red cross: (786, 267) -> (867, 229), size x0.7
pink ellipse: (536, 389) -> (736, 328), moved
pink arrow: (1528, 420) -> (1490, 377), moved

==

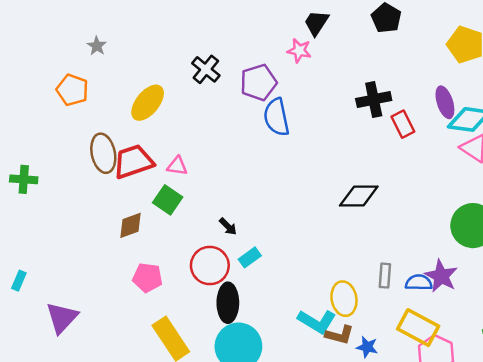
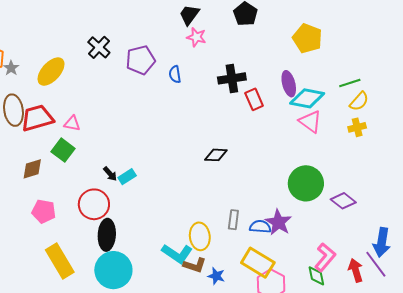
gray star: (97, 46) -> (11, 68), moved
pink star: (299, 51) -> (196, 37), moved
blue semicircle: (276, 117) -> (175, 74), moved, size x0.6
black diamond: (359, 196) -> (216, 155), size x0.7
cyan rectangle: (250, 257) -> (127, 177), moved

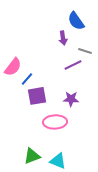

Exercise aim:
Going down the listing above, begin printing at the line with "gray star: (97, 46) -> (11, 68), moved" and finish with the line with "cyan rectangle: (250, 257)", exactly as they appear.

Exercise output:
gray star: (97, 46) -> (11, 68), moved
pink star: (299, 51) -> (196, 37), moved
blue semicircle: (276, 117) -> (175, 74), moved, size x0.6
black diamond: (359, 196) -> (216, 155), size x0.7
cyan rectangle: (250, 257) -> (127, 177), moved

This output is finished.